AIM OF THE EXERCISE -
For the entries that follow, restate word for word the line containing "U8: MCP7940 -> PCF8563", the line containing "R104: 12k (RUN, VCTRL) -> 12k (INT, RUN)", and every line that lies between them.

-- Opening Marker --

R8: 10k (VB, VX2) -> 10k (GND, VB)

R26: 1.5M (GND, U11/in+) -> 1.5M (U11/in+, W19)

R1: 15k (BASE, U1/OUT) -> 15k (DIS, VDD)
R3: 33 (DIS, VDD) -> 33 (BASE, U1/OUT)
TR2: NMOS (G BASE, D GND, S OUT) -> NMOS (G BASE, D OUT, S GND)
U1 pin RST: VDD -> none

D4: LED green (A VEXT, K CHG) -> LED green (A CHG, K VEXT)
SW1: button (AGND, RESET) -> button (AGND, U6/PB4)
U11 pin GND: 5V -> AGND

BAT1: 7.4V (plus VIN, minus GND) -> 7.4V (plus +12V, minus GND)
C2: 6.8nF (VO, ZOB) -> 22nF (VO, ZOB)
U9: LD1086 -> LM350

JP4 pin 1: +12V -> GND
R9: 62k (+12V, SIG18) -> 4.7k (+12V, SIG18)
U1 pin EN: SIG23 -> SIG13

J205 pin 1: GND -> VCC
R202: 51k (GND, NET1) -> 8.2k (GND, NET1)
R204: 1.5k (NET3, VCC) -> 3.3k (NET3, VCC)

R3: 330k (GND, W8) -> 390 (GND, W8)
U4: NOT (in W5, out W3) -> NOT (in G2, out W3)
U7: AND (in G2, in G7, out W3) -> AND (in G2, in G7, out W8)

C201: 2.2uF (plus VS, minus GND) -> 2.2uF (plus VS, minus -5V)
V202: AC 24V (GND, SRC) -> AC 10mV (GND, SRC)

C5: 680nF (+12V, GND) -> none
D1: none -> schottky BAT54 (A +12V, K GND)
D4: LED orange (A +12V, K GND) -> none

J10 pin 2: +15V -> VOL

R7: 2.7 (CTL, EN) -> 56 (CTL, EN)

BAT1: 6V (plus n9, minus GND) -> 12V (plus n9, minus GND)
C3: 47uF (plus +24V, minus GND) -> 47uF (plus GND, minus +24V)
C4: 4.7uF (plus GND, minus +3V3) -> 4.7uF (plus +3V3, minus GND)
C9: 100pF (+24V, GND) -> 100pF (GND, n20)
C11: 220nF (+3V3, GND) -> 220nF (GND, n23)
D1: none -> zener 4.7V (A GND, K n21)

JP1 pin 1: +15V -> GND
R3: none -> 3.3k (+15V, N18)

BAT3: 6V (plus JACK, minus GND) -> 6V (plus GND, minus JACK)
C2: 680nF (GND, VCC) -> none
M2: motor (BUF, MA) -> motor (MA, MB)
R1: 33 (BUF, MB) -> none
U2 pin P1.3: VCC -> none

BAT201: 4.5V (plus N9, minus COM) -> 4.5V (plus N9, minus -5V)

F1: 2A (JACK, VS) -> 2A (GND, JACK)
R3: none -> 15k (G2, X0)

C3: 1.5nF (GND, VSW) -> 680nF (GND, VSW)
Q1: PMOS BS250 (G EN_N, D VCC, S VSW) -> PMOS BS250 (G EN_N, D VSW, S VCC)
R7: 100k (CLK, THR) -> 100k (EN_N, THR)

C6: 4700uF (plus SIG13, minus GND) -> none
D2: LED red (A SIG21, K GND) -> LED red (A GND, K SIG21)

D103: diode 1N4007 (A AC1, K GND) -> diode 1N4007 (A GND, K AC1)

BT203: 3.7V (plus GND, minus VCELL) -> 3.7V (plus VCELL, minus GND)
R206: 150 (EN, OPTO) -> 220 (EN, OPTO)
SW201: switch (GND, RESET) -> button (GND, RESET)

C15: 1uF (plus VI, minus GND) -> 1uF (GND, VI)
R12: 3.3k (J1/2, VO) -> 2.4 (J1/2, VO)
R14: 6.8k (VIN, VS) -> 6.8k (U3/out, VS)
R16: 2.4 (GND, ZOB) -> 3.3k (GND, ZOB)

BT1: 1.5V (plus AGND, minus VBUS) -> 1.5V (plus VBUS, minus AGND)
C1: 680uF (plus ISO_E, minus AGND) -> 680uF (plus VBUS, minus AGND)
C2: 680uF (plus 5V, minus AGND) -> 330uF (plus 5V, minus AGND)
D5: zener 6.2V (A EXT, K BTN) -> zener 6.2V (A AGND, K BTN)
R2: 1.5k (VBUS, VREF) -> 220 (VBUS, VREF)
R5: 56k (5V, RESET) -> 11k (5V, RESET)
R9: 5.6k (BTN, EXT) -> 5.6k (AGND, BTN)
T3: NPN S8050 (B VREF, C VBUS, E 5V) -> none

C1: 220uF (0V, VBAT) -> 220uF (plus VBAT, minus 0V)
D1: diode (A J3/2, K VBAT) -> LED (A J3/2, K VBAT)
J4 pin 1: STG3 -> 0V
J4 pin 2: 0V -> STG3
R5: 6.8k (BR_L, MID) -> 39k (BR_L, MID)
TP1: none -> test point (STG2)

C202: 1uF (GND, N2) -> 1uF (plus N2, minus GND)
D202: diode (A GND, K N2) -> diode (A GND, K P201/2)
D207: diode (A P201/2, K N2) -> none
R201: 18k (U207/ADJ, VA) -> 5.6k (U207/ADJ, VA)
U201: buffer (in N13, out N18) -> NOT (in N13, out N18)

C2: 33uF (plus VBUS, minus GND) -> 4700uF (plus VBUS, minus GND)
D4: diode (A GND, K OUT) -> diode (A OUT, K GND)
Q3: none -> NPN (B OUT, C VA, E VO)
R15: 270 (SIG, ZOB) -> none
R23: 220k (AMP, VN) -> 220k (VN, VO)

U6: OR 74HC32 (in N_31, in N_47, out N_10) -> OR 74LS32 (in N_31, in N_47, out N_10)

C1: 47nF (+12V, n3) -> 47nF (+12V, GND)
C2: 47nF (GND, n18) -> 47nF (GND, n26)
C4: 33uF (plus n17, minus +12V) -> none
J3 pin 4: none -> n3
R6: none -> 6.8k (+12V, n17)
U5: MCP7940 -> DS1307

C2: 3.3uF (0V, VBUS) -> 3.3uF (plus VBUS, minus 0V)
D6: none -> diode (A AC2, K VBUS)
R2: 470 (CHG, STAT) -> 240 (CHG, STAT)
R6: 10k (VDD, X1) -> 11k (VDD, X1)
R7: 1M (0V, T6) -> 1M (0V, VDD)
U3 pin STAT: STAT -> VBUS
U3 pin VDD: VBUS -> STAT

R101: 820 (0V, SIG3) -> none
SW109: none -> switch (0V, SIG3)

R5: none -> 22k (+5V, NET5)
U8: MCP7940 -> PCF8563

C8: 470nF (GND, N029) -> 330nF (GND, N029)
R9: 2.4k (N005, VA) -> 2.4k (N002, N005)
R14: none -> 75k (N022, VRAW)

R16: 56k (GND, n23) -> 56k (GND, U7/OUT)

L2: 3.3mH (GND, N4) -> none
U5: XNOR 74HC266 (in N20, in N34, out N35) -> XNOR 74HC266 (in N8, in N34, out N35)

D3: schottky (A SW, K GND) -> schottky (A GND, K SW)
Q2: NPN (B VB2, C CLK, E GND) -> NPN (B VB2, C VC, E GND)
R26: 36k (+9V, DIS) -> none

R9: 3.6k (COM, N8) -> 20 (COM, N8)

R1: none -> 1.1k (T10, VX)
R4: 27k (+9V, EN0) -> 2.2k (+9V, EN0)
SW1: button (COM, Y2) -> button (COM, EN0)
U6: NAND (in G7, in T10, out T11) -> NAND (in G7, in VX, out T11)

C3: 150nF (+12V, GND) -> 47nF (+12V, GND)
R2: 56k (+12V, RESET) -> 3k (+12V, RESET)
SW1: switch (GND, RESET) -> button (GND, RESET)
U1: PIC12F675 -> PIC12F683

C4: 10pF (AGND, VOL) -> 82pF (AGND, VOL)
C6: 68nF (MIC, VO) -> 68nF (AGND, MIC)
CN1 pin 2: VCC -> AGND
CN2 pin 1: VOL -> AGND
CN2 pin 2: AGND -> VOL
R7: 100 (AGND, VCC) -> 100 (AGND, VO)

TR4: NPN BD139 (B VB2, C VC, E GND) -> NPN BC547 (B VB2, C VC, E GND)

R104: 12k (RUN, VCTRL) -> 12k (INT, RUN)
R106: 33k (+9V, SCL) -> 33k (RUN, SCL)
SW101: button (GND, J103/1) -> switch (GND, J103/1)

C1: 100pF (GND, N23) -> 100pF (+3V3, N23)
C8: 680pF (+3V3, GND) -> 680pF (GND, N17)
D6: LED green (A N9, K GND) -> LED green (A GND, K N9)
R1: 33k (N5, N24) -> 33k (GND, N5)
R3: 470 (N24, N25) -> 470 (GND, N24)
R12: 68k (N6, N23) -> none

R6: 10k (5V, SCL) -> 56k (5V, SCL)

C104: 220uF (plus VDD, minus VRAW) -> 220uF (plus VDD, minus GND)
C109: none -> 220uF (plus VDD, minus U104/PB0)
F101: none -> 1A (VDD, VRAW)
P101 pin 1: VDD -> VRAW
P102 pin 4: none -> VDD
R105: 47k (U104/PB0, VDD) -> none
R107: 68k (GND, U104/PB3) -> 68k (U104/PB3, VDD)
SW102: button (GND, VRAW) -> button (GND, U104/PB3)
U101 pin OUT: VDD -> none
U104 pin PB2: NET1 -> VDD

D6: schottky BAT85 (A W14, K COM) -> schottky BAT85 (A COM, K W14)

-- Closing Marker --

RESPONSE TO THE EXERCISE -
U8: MCP7940 -> PCF8563

C8: 470nF (GND, N029) -> 330nF (GND, N029)
R9: 2.4k (N005, VA) -> 2.4k (N002, N005)
R14: none -> 75k (N022, VRAW)

R16: 56k (GND, n23) -> 56k (GND, U7/OUT)

L2: 3.3mH (GND, N4) -> none
U5: XNOR 74HC266 (in N20, in N34, out N35) -> XNOR 74HC266 (in N8, in N34, out N35)

D3: schottky (A SW, K GND) -> schottky (A GND, K SW)
Q2: NPN (B VB2, C CLK, E GND) -> NPN (B VB2, C VC, E GND)
R26: 36k (+9V, DIS) -> none

R9: 3.6k (COM, N8) -> 20 (COM, N8)

R1: none -> 1.1k (T10, VX)
R4: 27k (+9V, EN0) -> 2.2k (+9V, EN0)
SW1: button (COM, Y2) -> button (COM, EN0)
U6: NAND (in G7, in T10, out T11) -> NAND (in G7, in VX, out T11)

C3: 150nF (+12V, GND) -> 47nF (+12V, GND)
R2: 56k (+12V, RESET) -> 3k (+12V, RESET)
SW1: switch (GND, RESET) -> button (GND, RESET)
U1: PIC12F675 -> PIC12F683

C4: 10pF (AGND, VOL) -> 82pF (AGND, VOL)
C6: 68nF (MIC, VO) -> 68nF (AGND, MIC)
CN1 pin 2: VCC -> AGND
CN2 pin 1: VOL -> AGND
CN2 pin 2: AGND -> VOL
R7: 100 (AGND, VCC) -> 100 (AGND, VO)

TR4: NPN BD139 (B VB2, C VC, E GND) -> NPN BC547 (B VB2, C VC, E GND)

R104: 12k (RUN, VCTRL) -> 12k (INT, RUN)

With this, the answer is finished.